**Exercise**. Exactly retype the lines from the top of the data through the line containing "cyan arrow: (544, 387) -> (688, 474), moved", leaving out every picture.

Before and after coordinates:
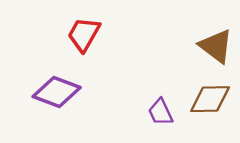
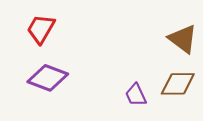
red trapezoid: (84, 34) -> (41, 29), moved

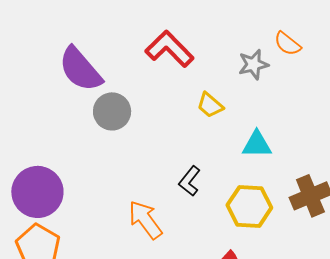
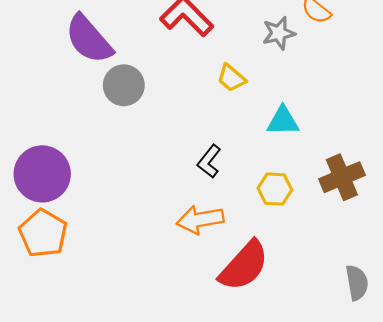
yellow hexagon: (249, 206) -> (275, 189), size x0.7
orange arrow: (145, 220) -> (200, 220), moved, turned -63

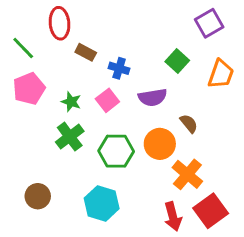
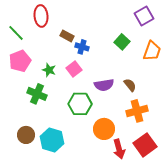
brown rectangle: (86, 52) -> (67, 36), moved
purple semicircle: (153, 97) -> (104, 85), moved
green cross: (70, 137) -> (37, 94), moved, turned -30
orange circle: (160, 144) -> (104, 129), moved
orange cross: (187, 174) -> (137, 111), moved, turned 35
cyan hexagon: (102, 203) -> (52, 140), moved

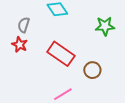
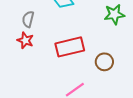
red rectangle: (61, 54) -> (70, 47), turned -44

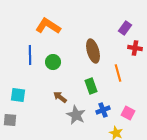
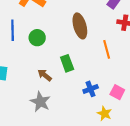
green rectangle: (91, 86) -> (67, 63), moved
gray star: (76, 115) -> (40, 102), moved

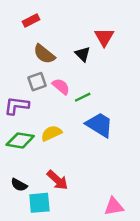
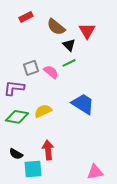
brown semicircle: (44, 54) -> (56, 27), moved
green line: (83, 97) -> (69, 63), moved
red arrow: (57, 180) -> (48, 150), turned -138

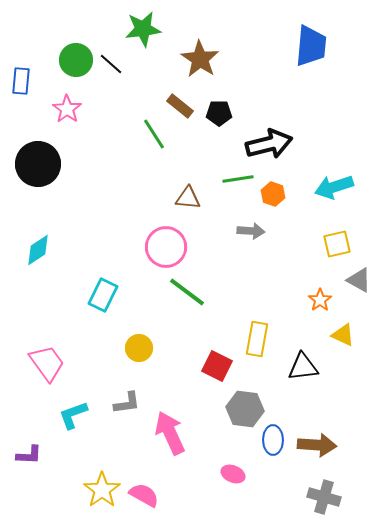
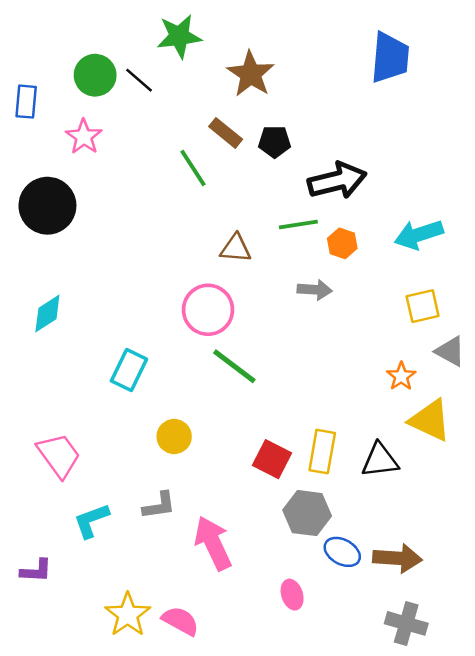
yellow triangle: (343, 335) -> (430, 420), size x1.5
yellow rectangle: (257, 339) -> (322, 452), moved
blue ellipse: (273, 440) -> (342, 552), turned -60
pink ellipse: (233, 474) -> (292, 595), turned 50

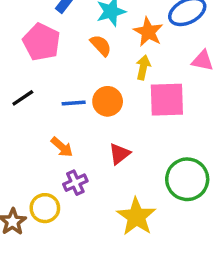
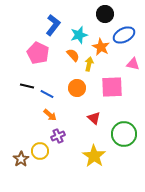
yellow arrow: (143, 67) -> (89, 64), moved
black line: (23, 98) -> (27, 86), turned 48
blue line: (74, 103) -> (47, 94), moved, turned 32
red triangle: (119, 154) -> (94, 118), moved, turned -40

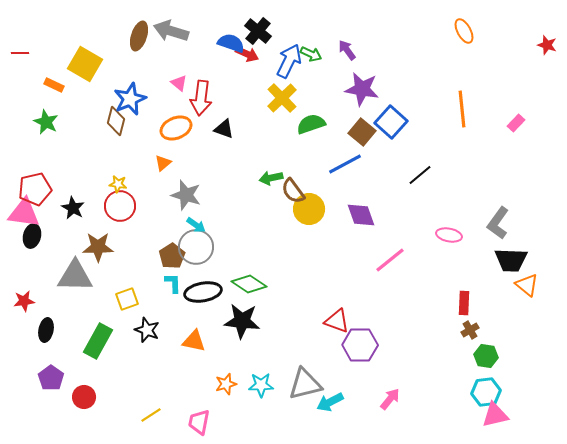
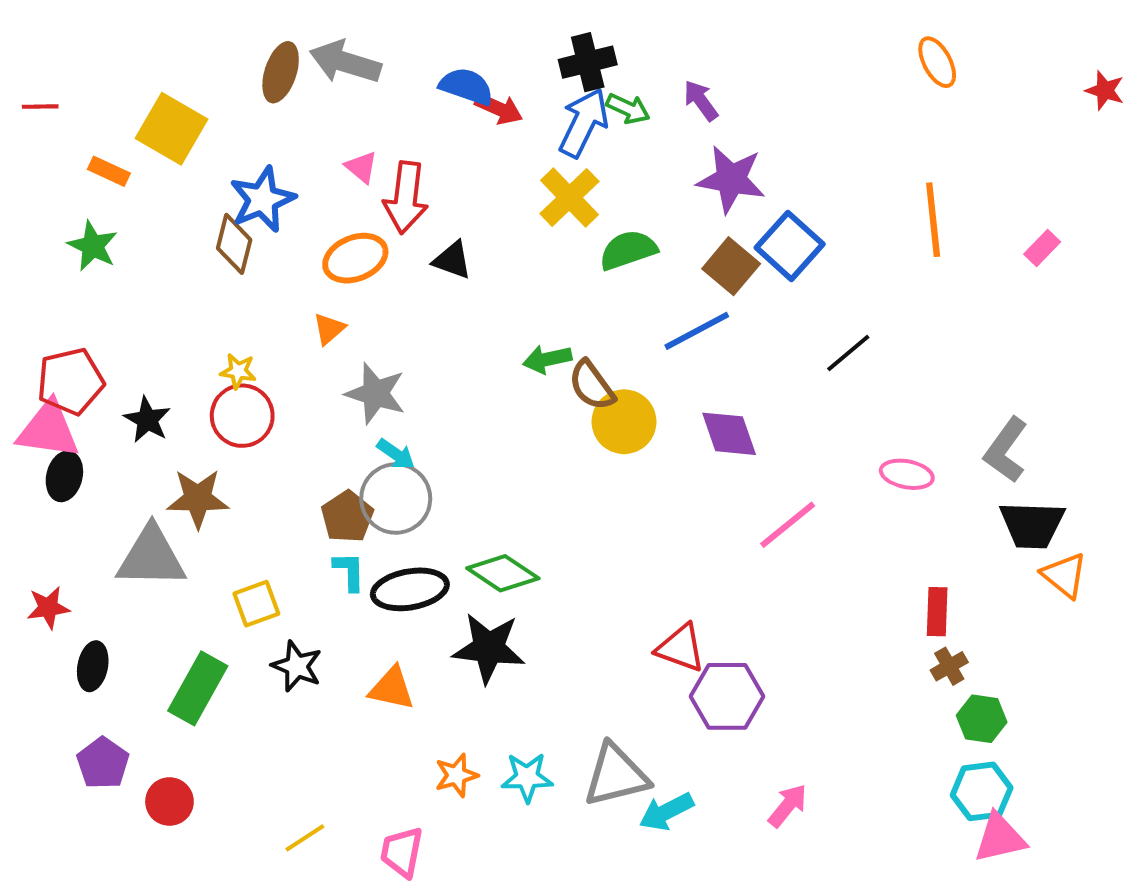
black cross: (258, 31) -> (588, 62), moved, turned 36

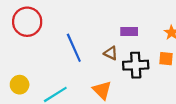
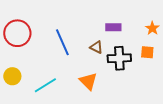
red circle: (27, 22) -> (17, 33), moved

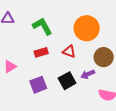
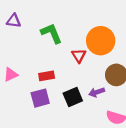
red triangle: (69, 51) -> (79, 56), moved, turned 32
red rectangle: (41, 52) -> (47, 76), moved

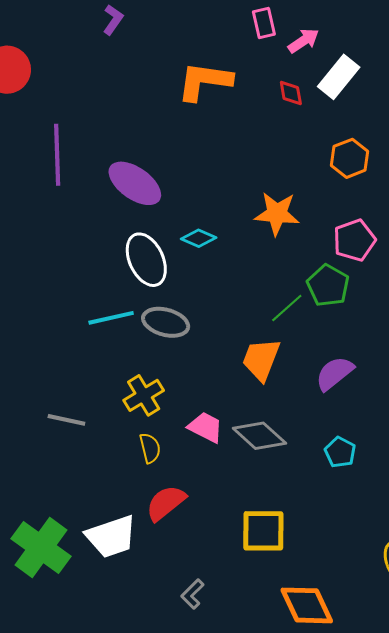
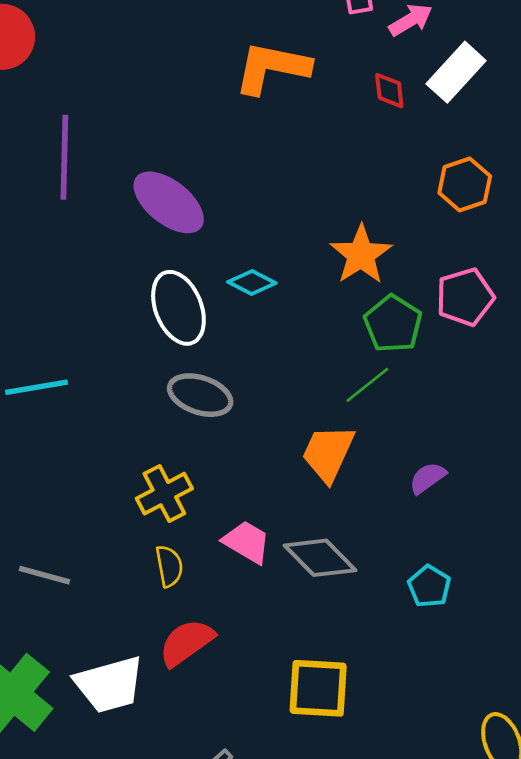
orange star: (277, 214) -> (361, 255), turned 30
green pentagon: (328, 286) -> (393, 324), moved
cyan line: (111, 318) -> (37, 387), moved
purple semicircle: (334, 373) -> (428, 478), size x0.7
gray line: (66, 420) -> (45, 575), moved

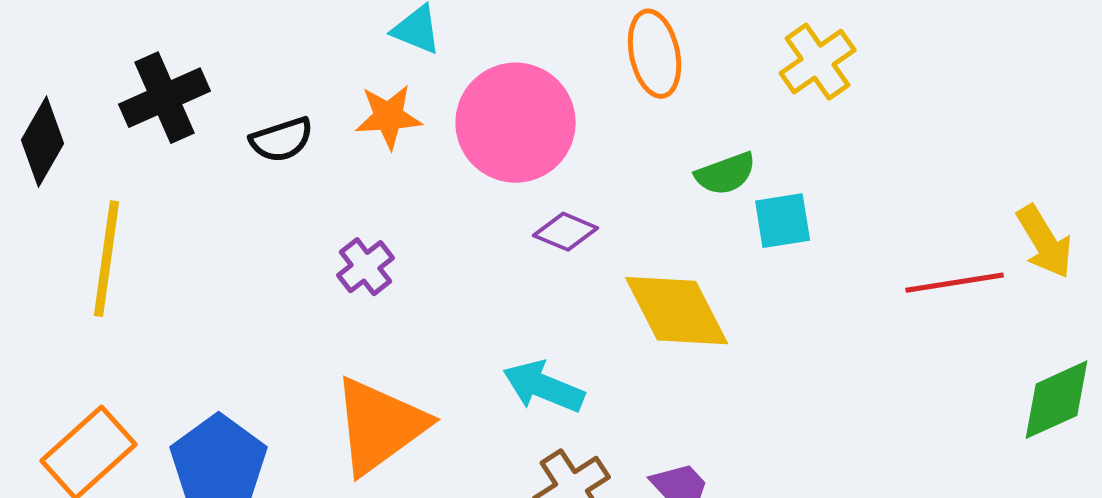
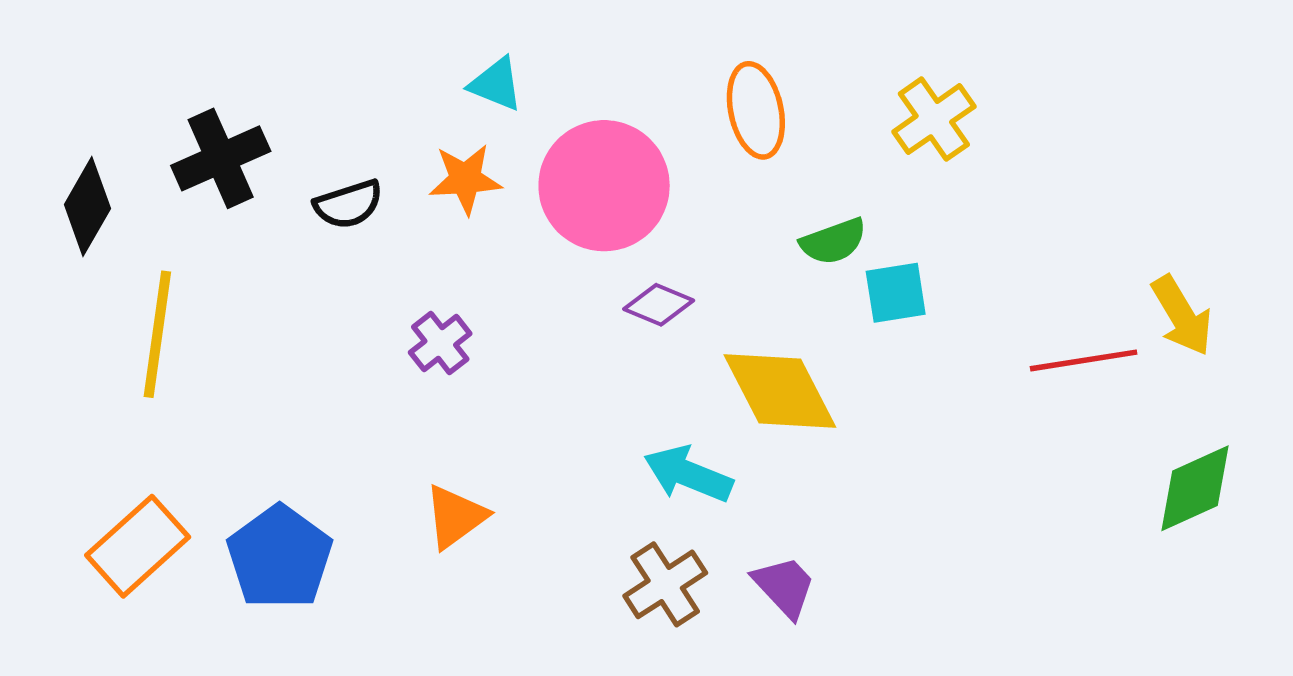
cyan arrow: (544, 387) -> (688, 474), moved
orange triangle: (380, 426) -> (455, 517), size x0.6

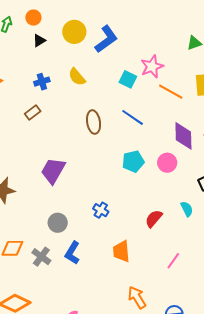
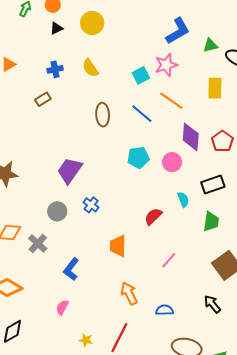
blue L-shape: (106, 39) -> (178, 31), moved
cyan square: (128, 79) -> (141, 75), turned 30
orange line: (171, 92) -> (171, 101), moved
purple trapezoid: (53, 171) -> (70, 170), moved
cyan semicircle: (187, 209) -> (183, 199), moved
blue cross: (101, 210) -> (91, 205), moved
blue L-shape: (72, 253) -> (71, 269), moved

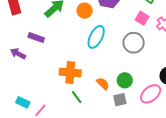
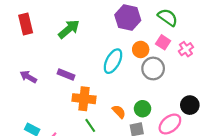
orange circle: (85, 11) -> (141, 49), moved
purple rectangle: (36, 37) -> (66, 74), moved

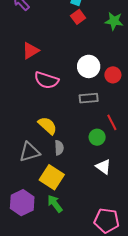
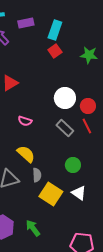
pink semicircle: (46, 80) -> (25, 121), moved, size x0.6
gray rectangle: (89, 98) -> (65, 128), turned 48
red line: (112, 122) -> (87, 126), moved
yellow square: (52, 177) -> (51, 194), moved

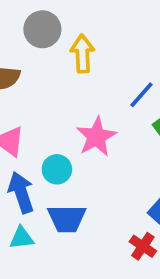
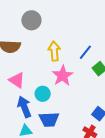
yellow arrow: (82, 54) -> (54, 51), moved

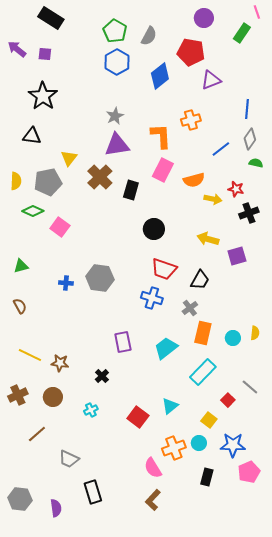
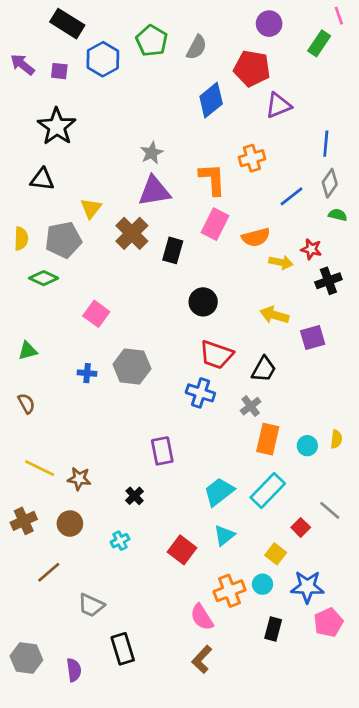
blue hexagon: (117, 62) -> (103, 59), moved
pink square: (60, 227) -> (96, 314), moved
cyan trapezoid: (166, 348) -> (219, 492), moved

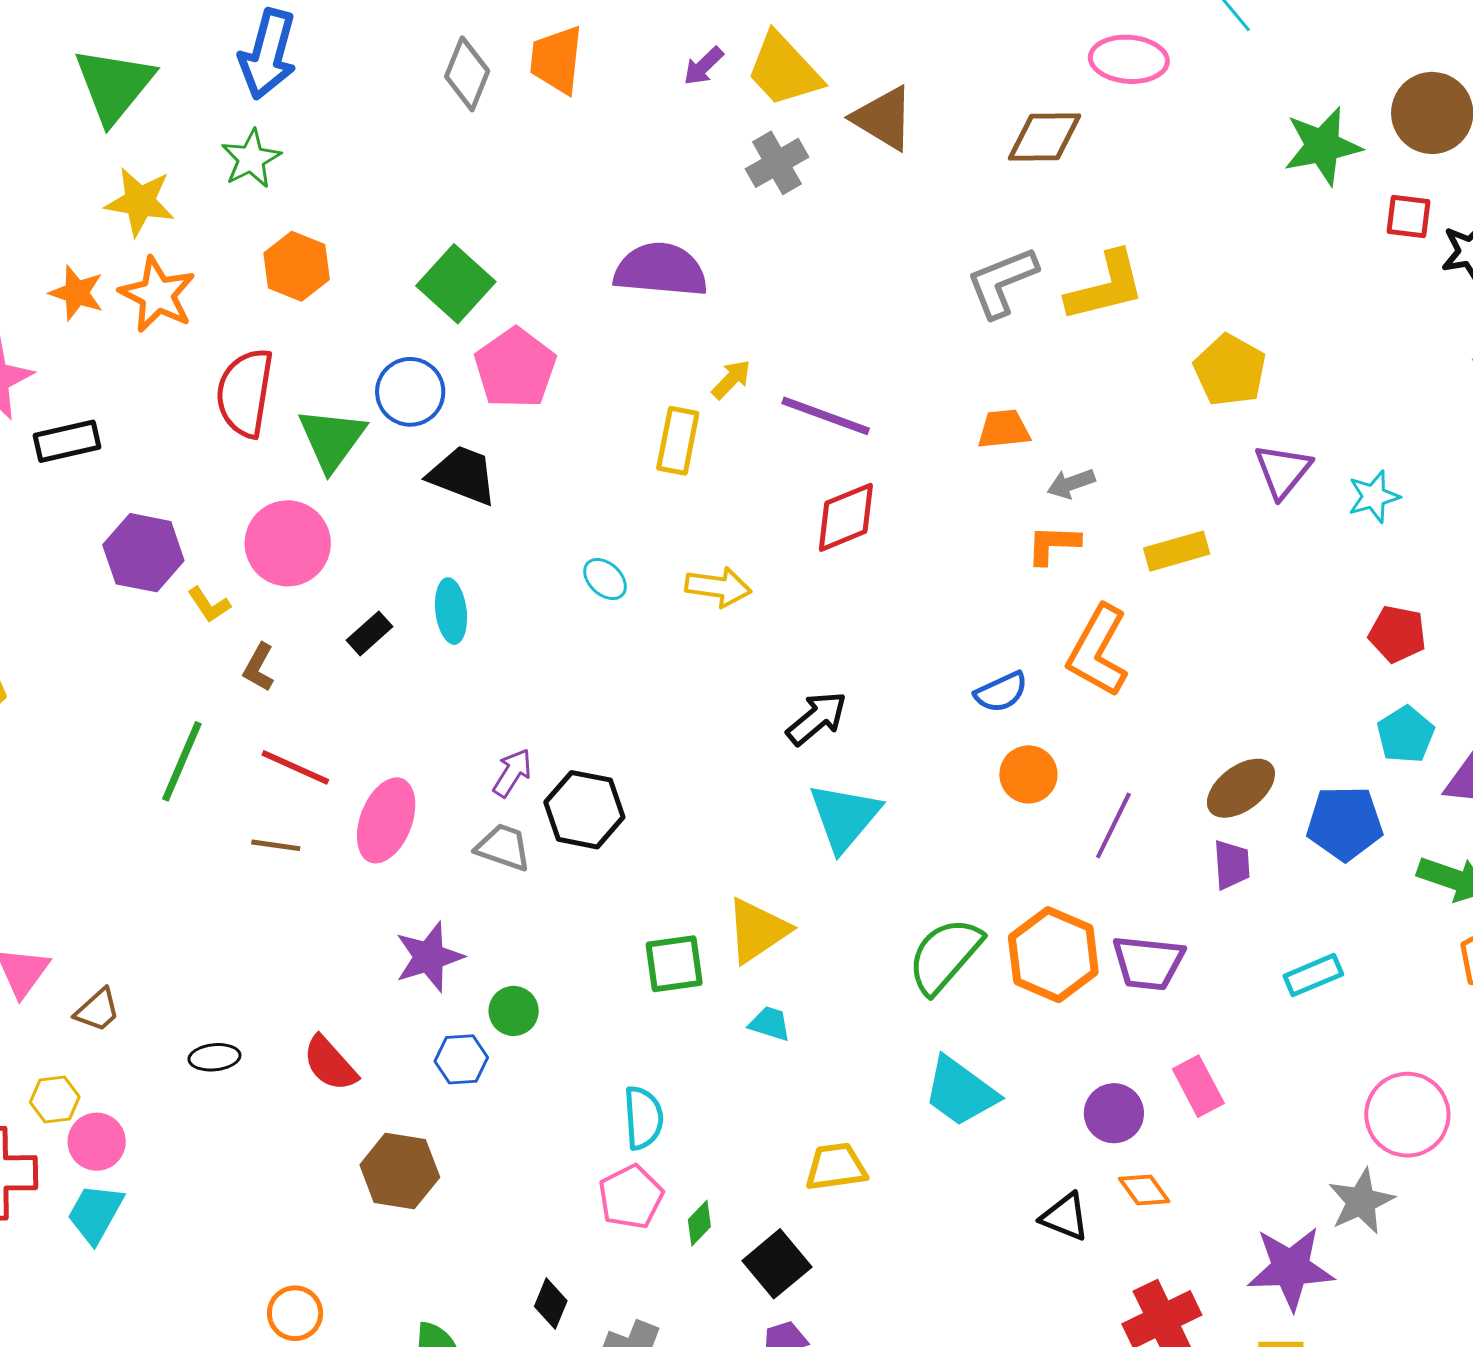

**Answer space**.
red trapezoid: (84, 34) -> (41, 29), moved

yellow hexagon: (249, 206) -> (275, 189), size x0.7
orange arrow: (145, 220) -> (200, 220), moved, turned -63

brown rectangle: (86, 52) -> (67, 36), moved
purple semicircle: (153, 97) -> (104, 85), moved
green cross: (70, 137) -> (37, 94), moved, turned -30
orange circle: (160, 144) -> (104, 129), moved
orange cross: (187, 174) -> (137, 111), moved, turned 35
cyan hexagon: (102, 203) -> (52, 140), moved

red rectangle: (61, 54) -> (70, 47), turned -44

green rectangle: (91, 86) -> (67, 63), moved
gray star: (76, 115) -> (40, 102), moved

brown semicircle: (44, 54) -> (56, 27), moved
green line: (83, 97) -> (69, 63), moved
red arrow: (57, 180) -> (48, 150), turned -138

yellow triangle: (343, 335) -> (430, 420), size x1.5
yellow rectangle: (257, 339) -> (322, 452), moved
blue ellipse: (273, 440) -> (342, 552), turned -60
pink ellipse: (233, 474) -> (292, 595), turned 50

yellow arrow: (143, 67) -> (89, 64), moved
black line: (23, 98) -> (27, 86), turned 48
blue line: (74, 103) -> (47, 94), moved, turned 32
red triangle: (119, 154) -> (94, 118), moved, turned -40

black cross: (258, 31) -> (588, 62), moved, turned 36

red circle: (27, 22) -> (17, 33), moved

red triangle: (69, 51) -> (79, 56), moved, turned 32
red rectangle: (41, 52) -> (47, 76), moved

orange star: (277, 214) -> (361, 255), turned 30
green pentagon: (328, 286) -> (393, 324), moved
cyan line: (111, 318) -> (37, 387), moved
purple semicircle: (334, 373) -> (428, 478), size x0.7
gray line: (66, 420) -> (45, 575), moved

cyan arrow: (544, 387) -> (688, 474), moved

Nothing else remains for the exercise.